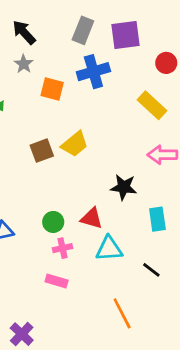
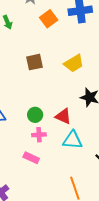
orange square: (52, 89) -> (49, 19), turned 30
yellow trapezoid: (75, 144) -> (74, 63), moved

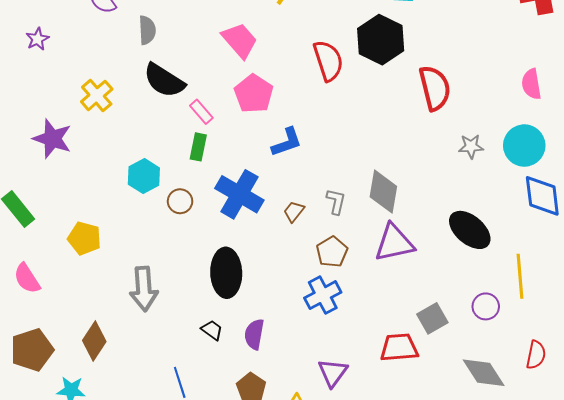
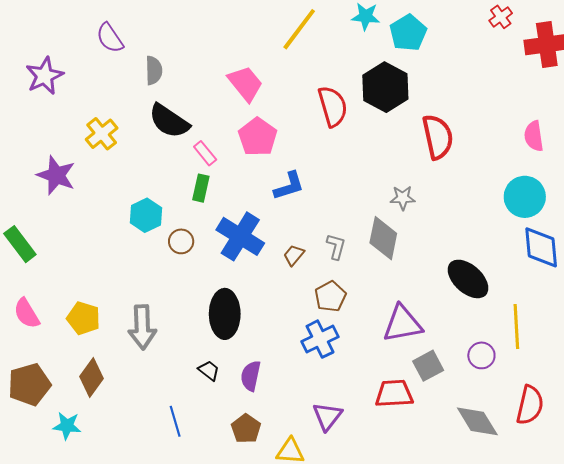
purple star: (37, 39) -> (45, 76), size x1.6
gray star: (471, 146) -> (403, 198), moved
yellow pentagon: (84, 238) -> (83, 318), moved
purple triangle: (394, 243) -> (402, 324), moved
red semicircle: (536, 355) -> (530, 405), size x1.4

....

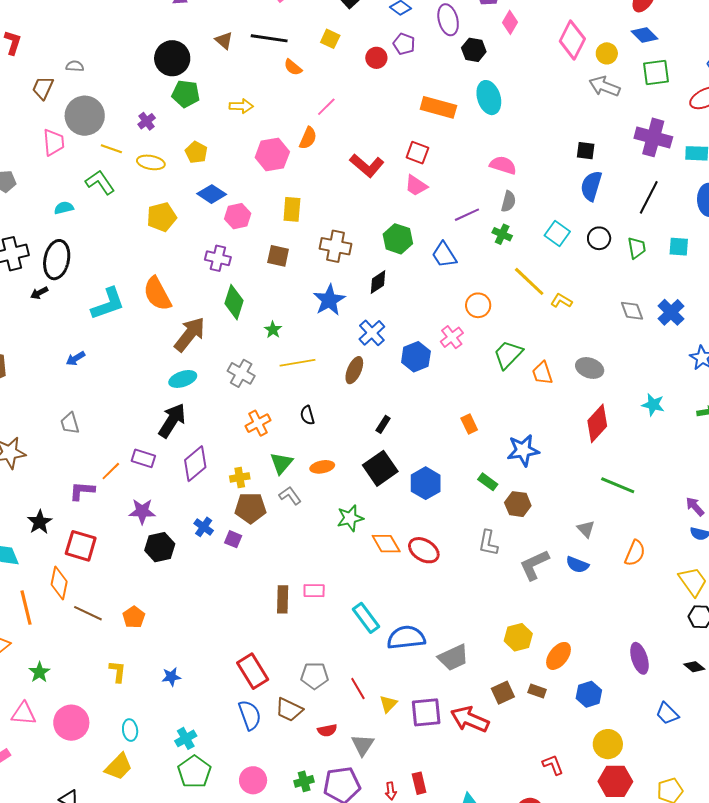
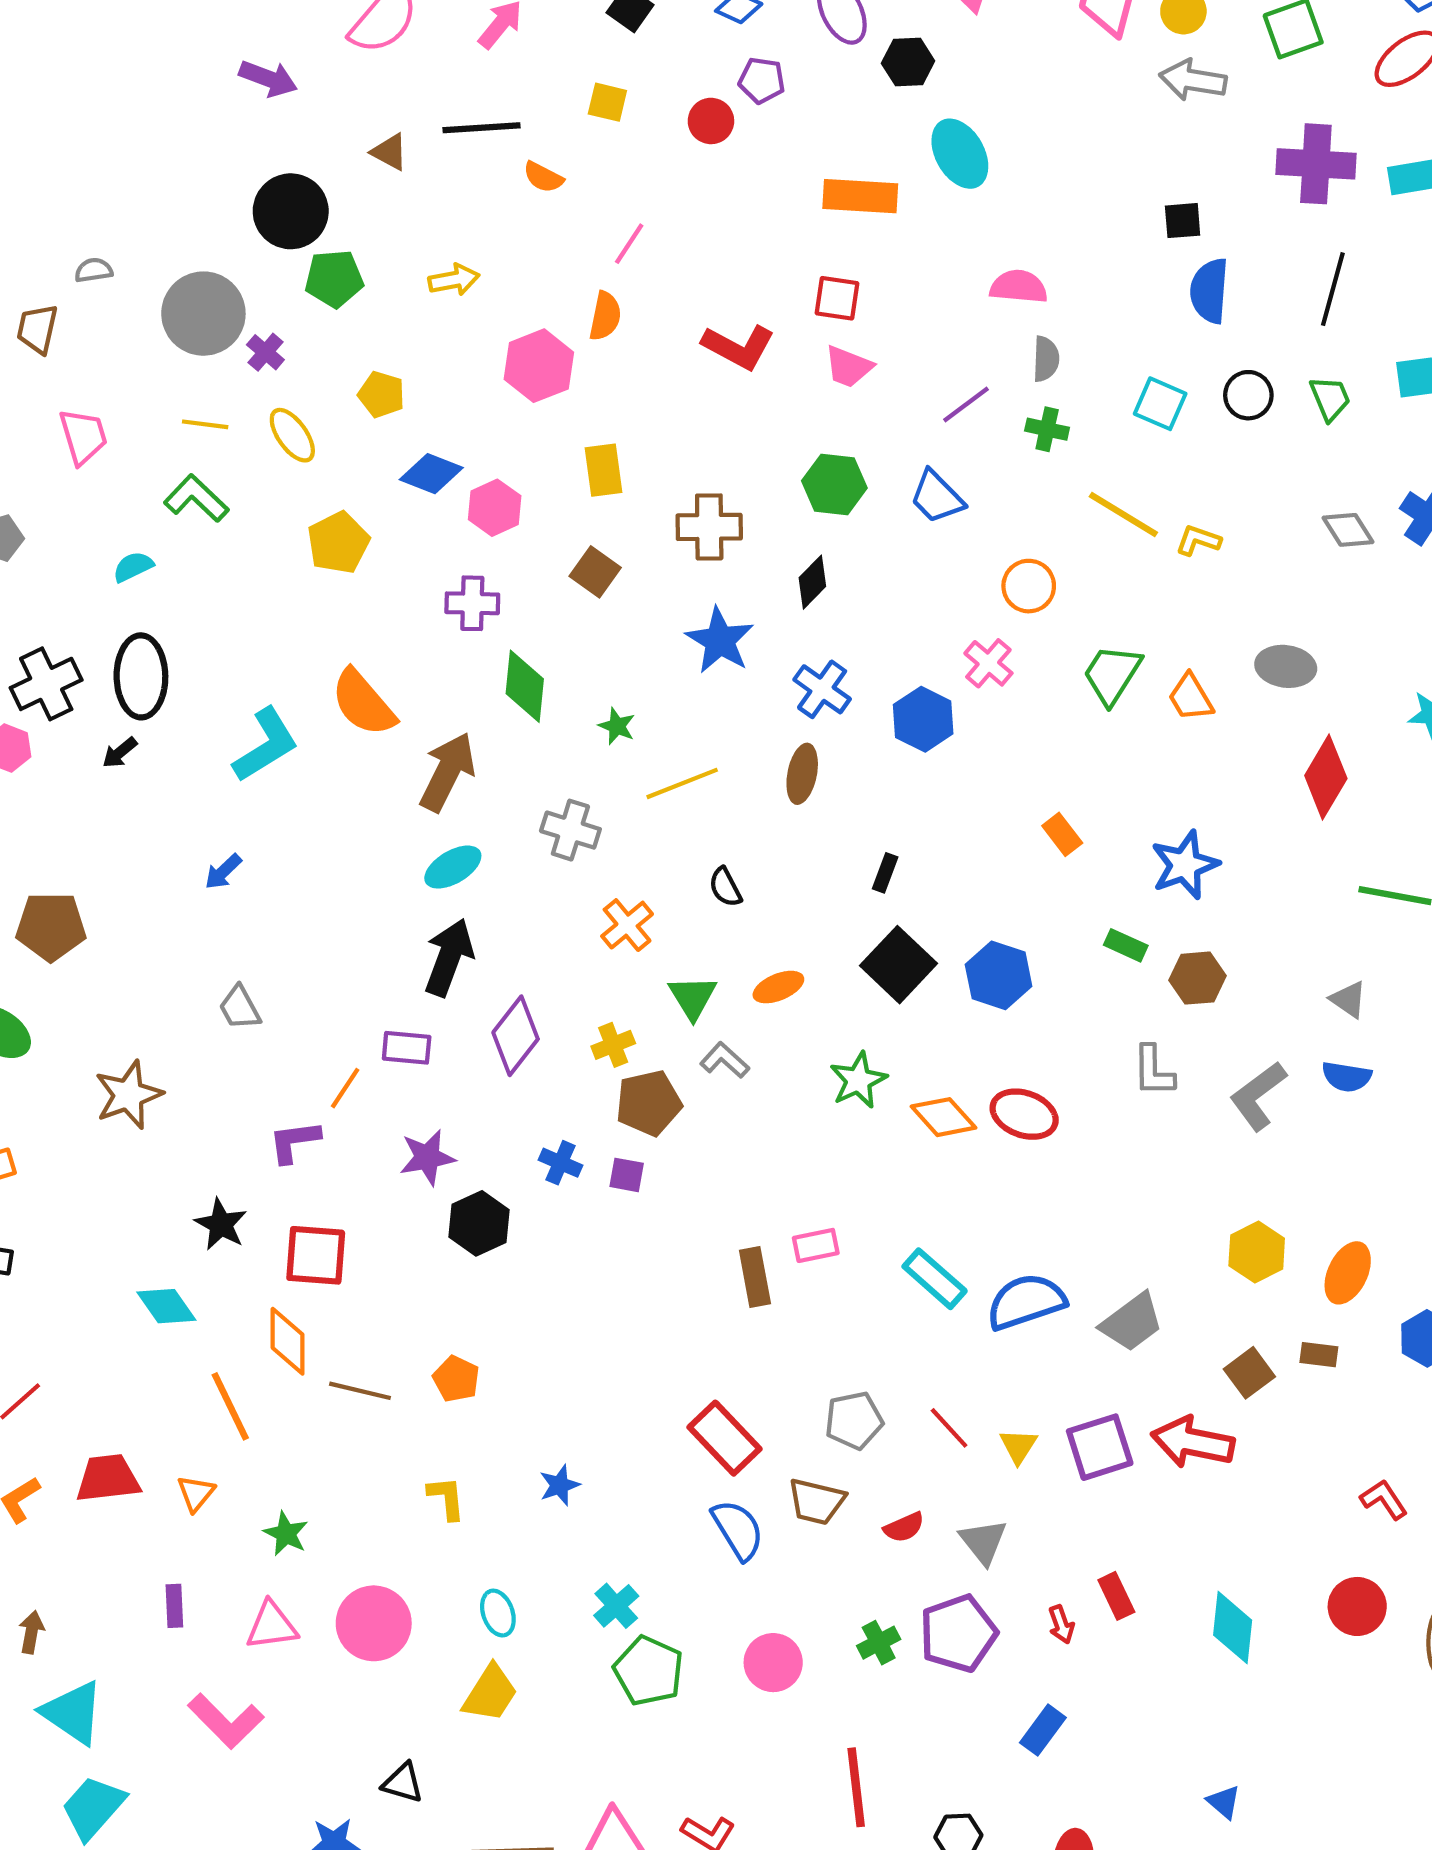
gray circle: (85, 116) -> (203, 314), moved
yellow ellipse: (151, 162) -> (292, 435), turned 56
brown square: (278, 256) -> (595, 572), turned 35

....

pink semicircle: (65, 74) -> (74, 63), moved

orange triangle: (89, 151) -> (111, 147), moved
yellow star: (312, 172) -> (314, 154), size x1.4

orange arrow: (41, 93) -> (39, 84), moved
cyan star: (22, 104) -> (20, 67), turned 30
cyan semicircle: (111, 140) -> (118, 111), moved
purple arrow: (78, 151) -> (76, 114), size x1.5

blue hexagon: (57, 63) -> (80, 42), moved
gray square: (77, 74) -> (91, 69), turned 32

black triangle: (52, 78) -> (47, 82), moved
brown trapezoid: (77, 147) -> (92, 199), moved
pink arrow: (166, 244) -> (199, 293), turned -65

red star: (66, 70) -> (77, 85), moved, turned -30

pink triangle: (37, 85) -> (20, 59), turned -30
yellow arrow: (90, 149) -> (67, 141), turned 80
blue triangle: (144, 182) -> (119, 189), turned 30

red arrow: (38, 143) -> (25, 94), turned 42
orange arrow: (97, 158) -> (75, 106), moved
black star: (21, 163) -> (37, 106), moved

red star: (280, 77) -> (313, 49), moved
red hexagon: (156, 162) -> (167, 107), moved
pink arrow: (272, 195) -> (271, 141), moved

....

TASK GOAL =
Select and copy each line from the data that includes the word "star".

ANSWER SECTION =
purple star: (37, 39) -> (45, 76), size x1.6
gray star: (471, 146) -> (403, 198), moved
yellow star: (312, 172) -> (314, 154), size x1.4
cyan star: (22, 104) -> (20, 67), turned 30
red star: (66, 70) -> (77, 85), moved, turned -30
black star: (21, 163) -> (37, 106), moved
red star: (280, 77) -> (313, 49), moved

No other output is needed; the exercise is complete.